TASK ITEM: In the listing below, a line holding "orange brush [158,281,185,374]" and a line holding "none -> orange cube [518,222,571,281]" mark the range. Retype both exactly, with all lines between them.

:: SOURCE RECORDS ::

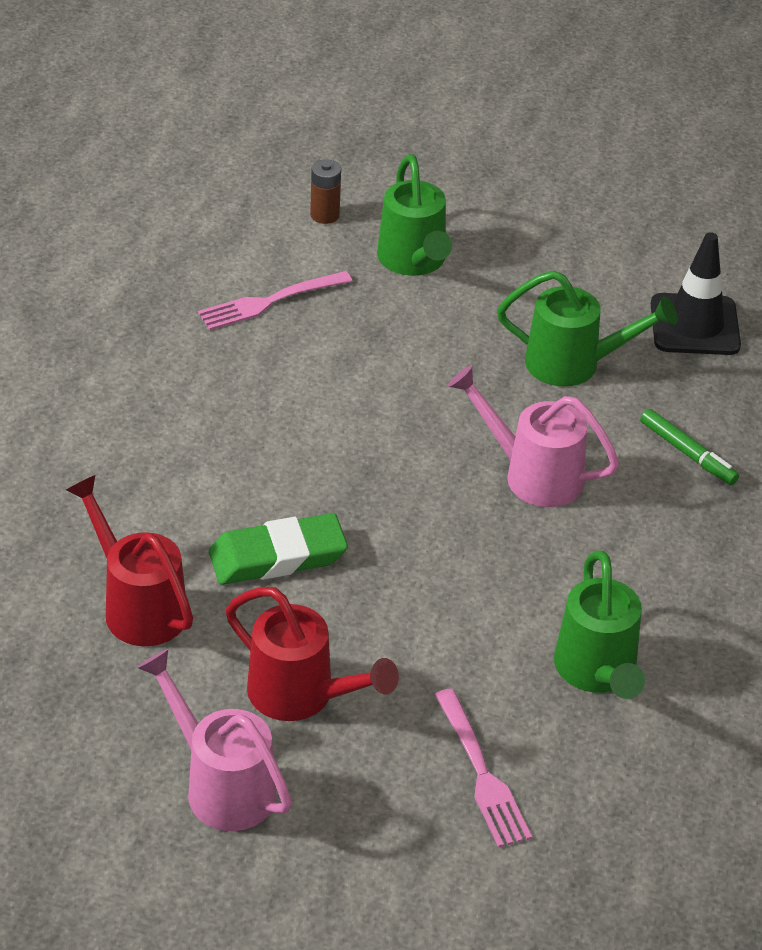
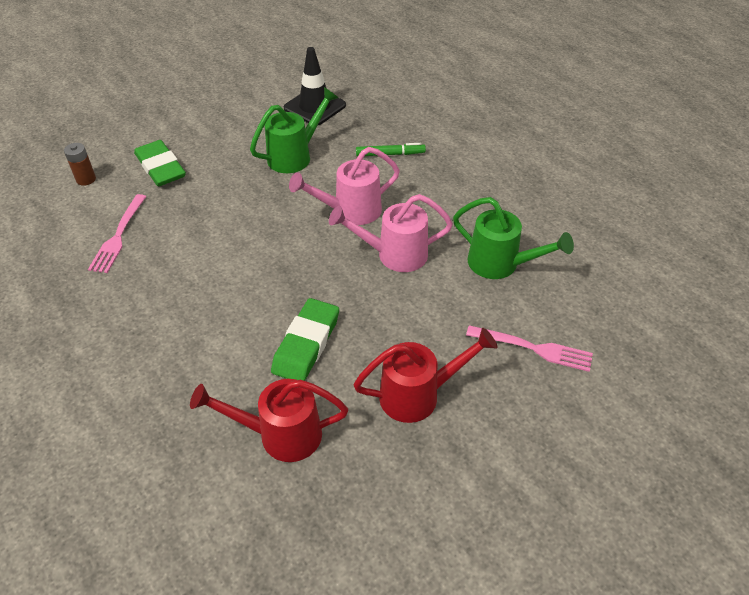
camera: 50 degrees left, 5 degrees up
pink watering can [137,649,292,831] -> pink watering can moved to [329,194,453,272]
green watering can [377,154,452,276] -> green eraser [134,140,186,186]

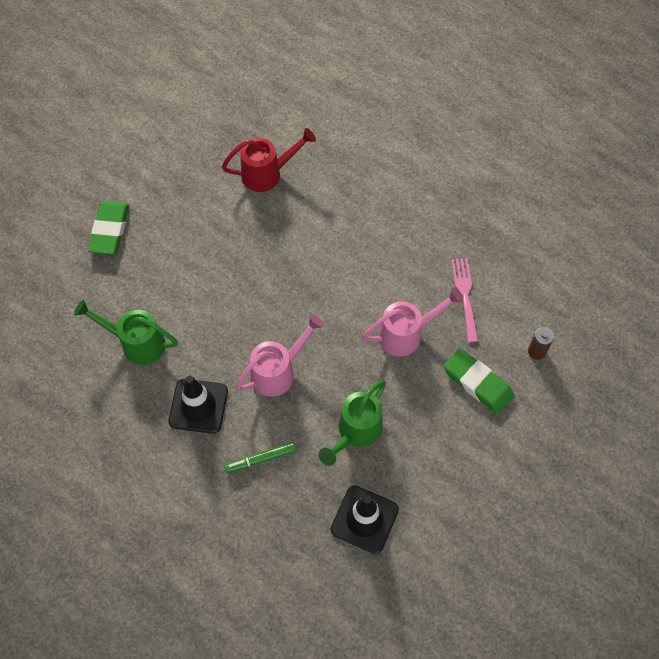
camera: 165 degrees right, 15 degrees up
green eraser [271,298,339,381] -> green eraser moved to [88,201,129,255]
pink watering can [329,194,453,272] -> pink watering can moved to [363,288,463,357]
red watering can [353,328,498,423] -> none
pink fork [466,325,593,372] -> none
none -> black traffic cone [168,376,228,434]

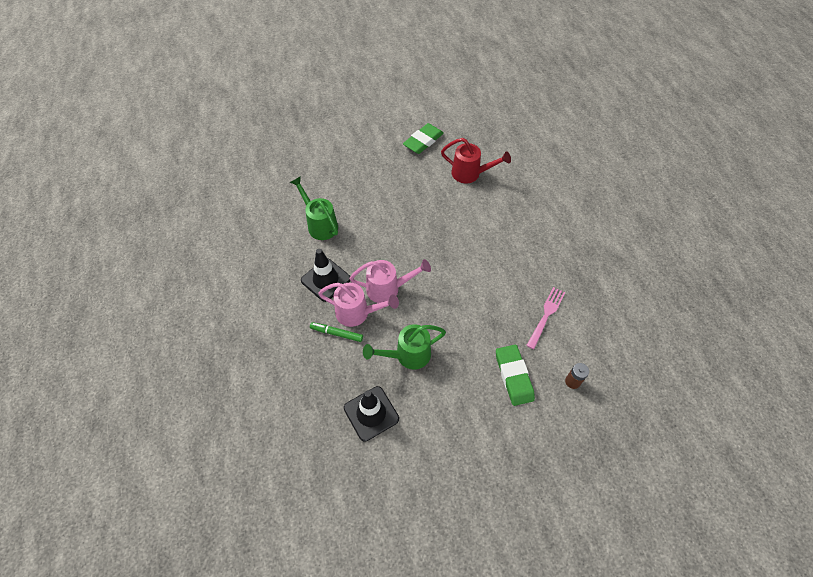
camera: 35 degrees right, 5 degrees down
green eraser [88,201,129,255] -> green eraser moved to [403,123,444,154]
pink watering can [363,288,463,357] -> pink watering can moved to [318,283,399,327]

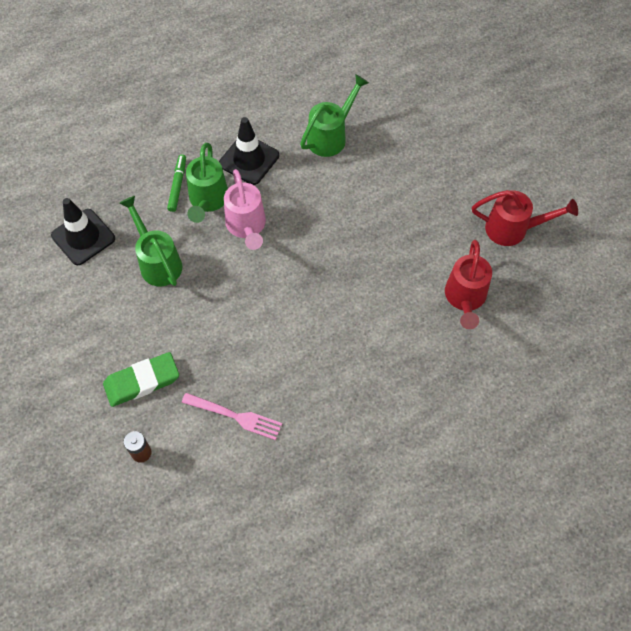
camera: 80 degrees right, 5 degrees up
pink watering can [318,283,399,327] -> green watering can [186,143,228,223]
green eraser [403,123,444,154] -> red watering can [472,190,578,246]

:::
:: SOURCE RECORDS ::

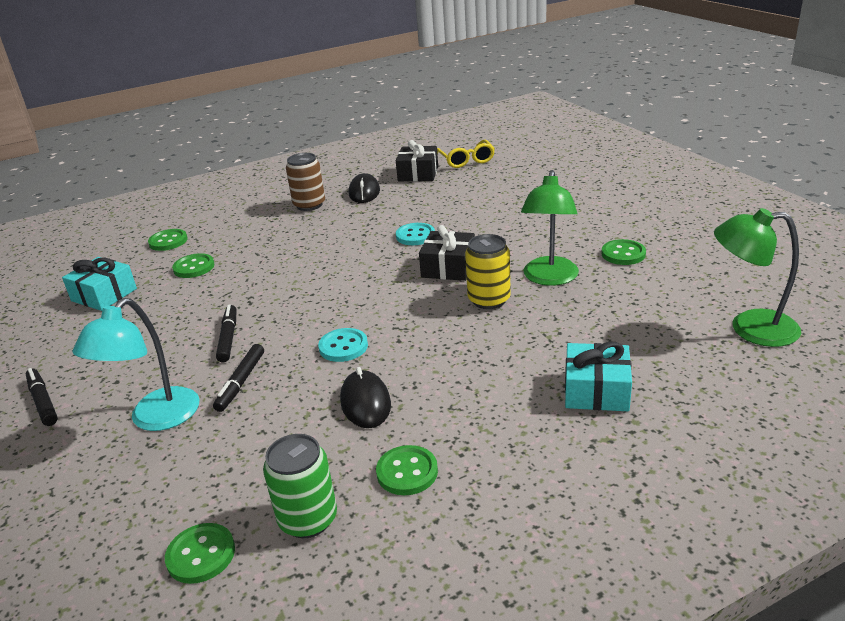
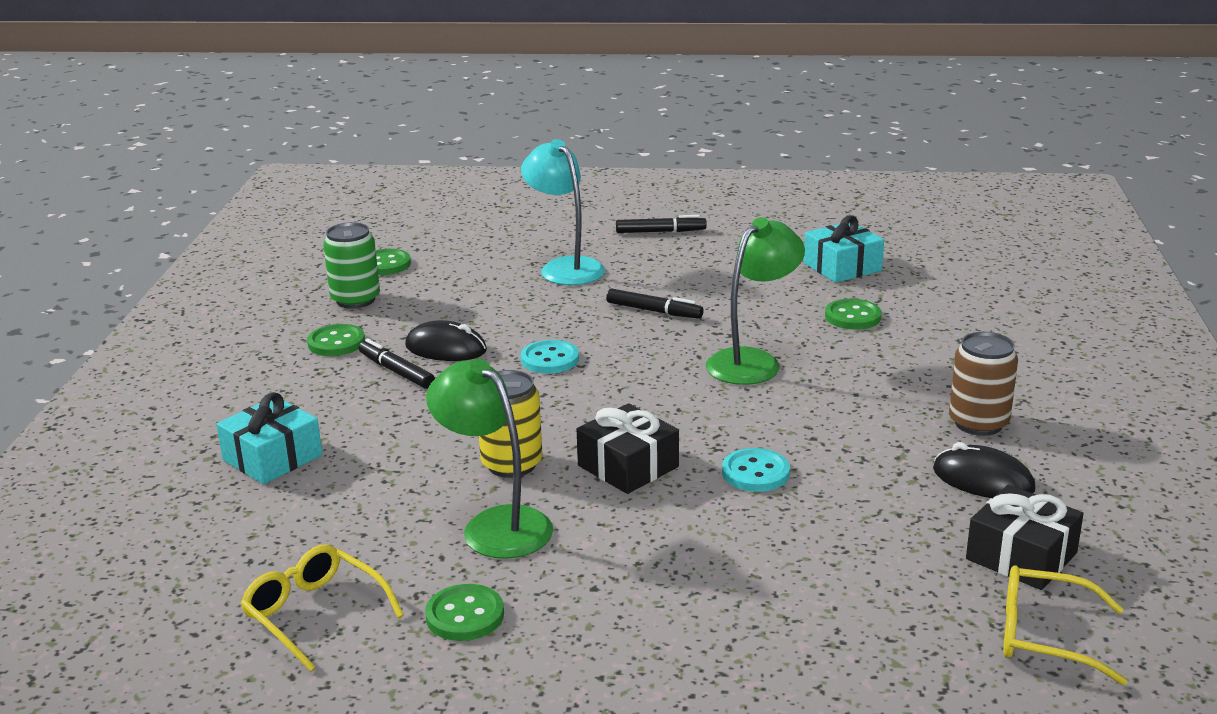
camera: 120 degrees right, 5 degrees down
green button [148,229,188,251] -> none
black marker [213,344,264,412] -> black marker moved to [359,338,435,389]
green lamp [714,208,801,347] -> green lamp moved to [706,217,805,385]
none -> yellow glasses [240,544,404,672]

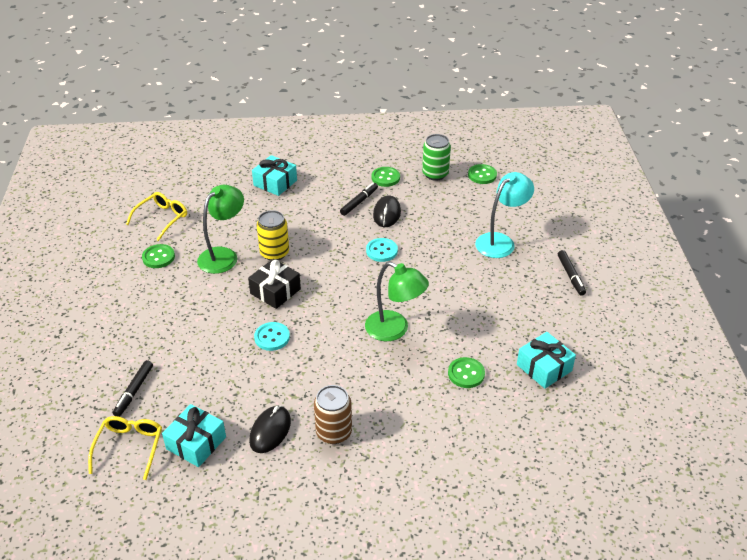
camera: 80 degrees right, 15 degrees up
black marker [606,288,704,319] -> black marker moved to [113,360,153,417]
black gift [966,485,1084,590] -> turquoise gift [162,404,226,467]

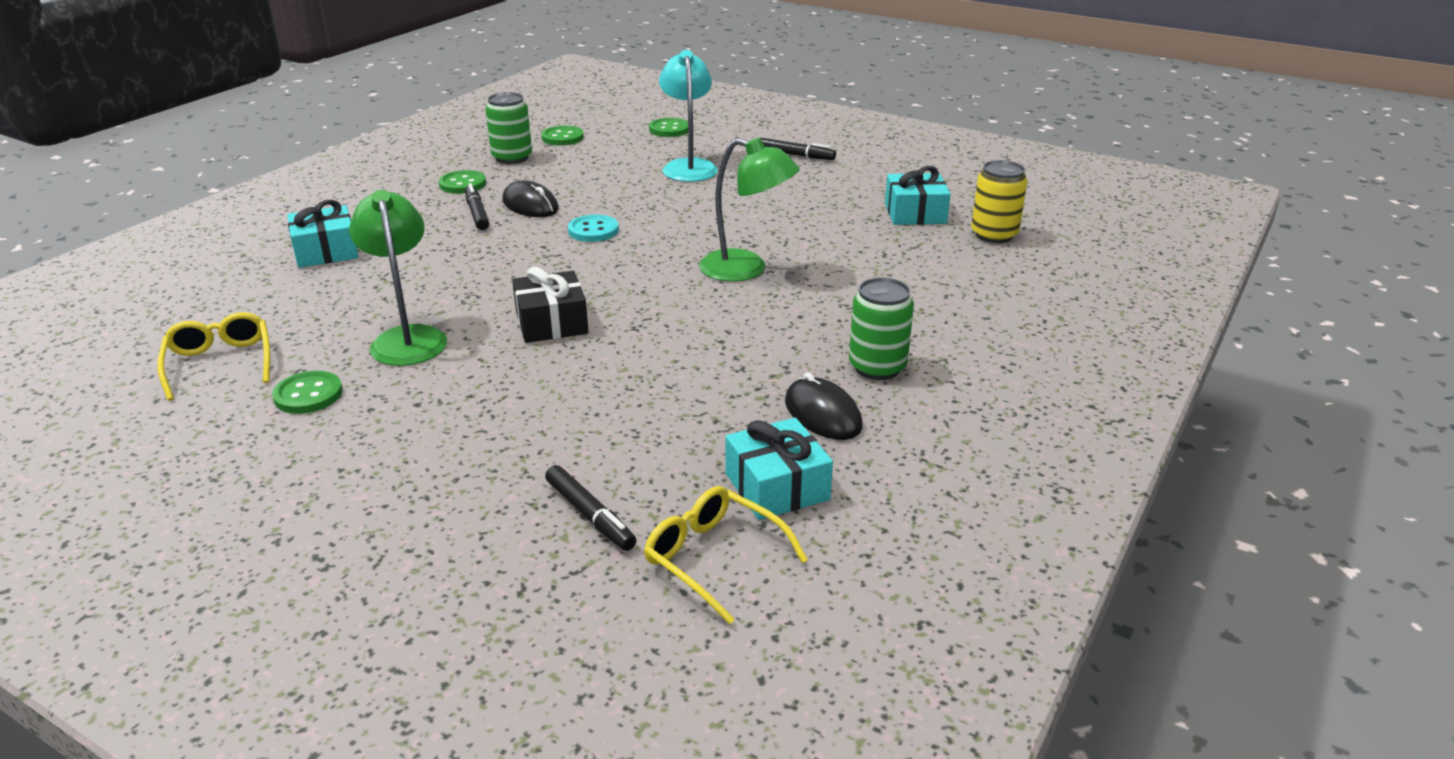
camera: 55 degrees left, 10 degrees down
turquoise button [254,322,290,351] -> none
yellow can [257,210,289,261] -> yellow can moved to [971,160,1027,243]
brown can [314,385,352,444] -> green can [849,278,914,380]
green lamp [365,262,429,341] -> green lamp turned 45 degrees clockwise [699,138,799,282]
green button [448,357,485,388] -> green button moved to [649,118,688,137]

:::
:: SOURCE RECORDS ::

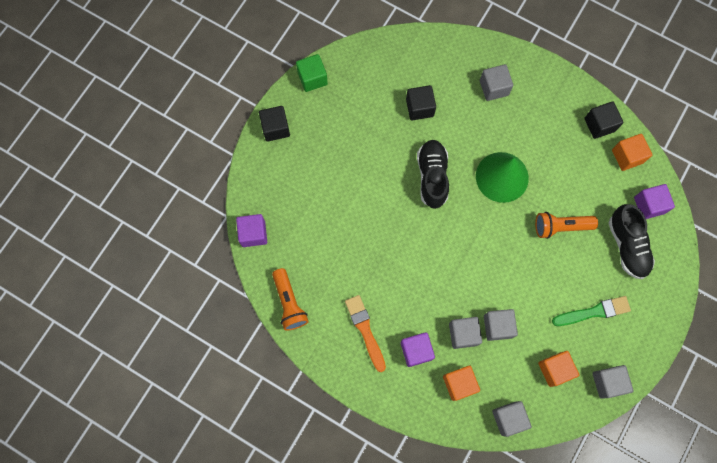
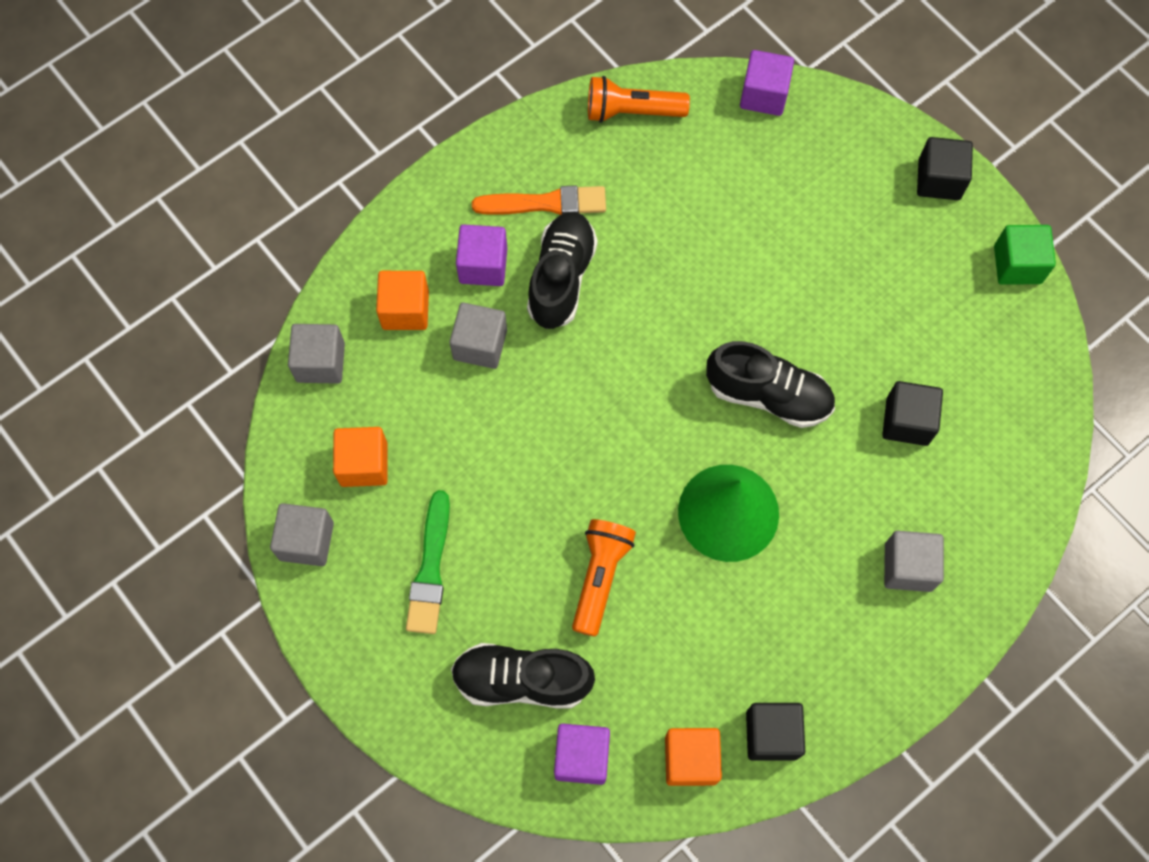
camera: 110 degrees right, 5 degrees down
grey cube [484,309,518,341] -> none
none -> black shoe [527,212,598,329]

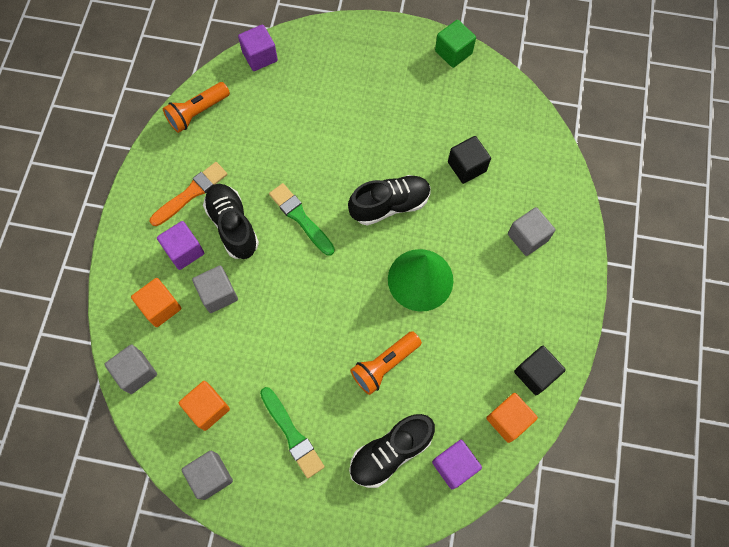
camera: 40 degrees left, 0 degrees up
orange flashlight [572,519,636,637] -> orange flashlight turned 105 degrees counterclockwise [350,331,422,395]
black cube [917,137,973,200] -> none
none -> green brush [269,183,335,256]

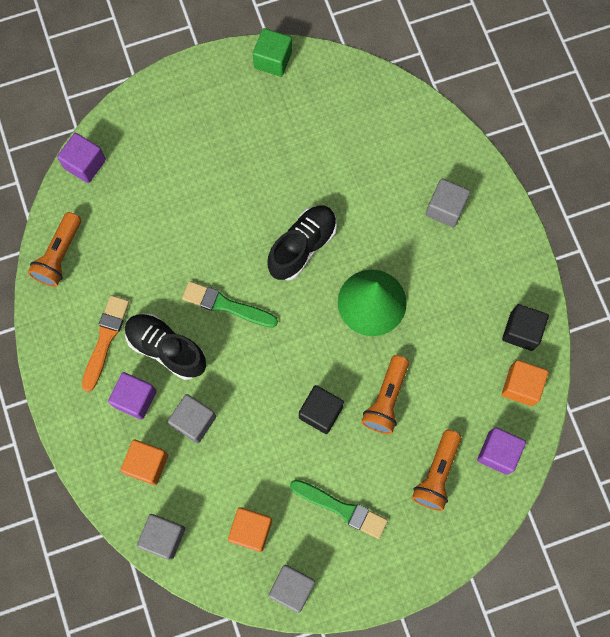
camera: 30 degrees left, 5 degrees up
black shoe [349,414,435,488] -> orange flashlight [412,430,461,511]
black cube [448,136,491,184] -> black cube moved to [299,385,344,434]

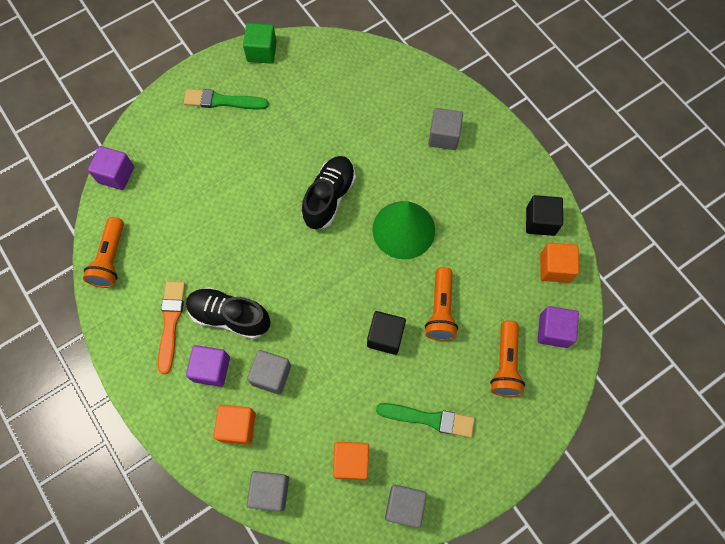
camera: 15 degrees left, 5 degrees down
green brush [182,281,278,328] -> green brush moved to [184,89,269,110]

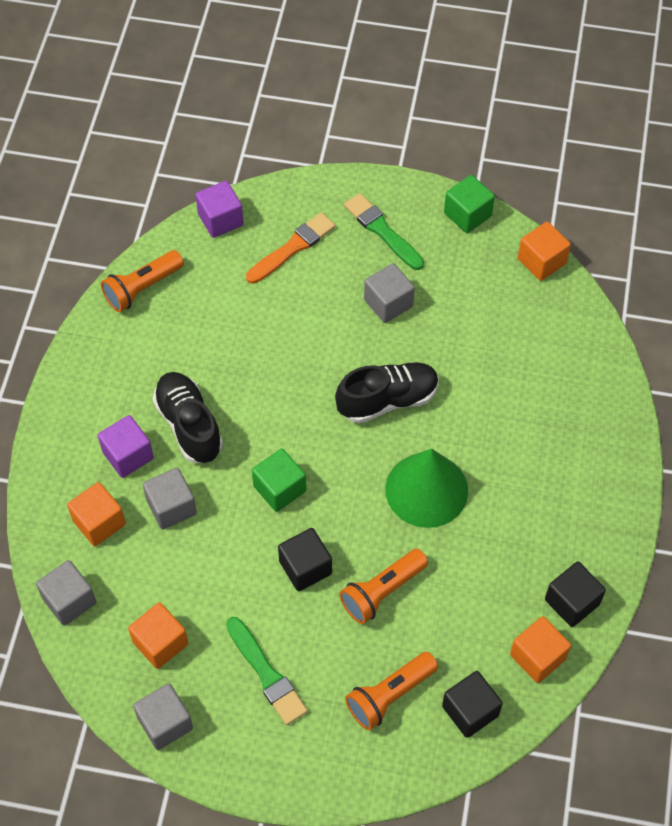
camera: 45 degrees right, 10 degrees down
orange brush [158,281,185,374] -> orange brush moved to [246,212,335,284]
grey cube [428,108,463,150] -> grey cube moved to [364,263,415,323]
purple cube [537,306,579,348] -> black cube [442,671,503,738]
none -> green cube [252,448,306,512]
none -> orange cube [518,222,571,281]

:::

SOLUTION TO THIS EXERCISE:
orange brush [158,281,185,374] -> orange brush moved to [246,212,335,284]
grey cube [428,108,463,150] -> grey cube moved to [364,263,415,323]
purple cube [537,306,579,348] -> black cube [442,671,503,738]
none -> green cube [252,448,306,512]
none -> orange cube [518,222,571,281]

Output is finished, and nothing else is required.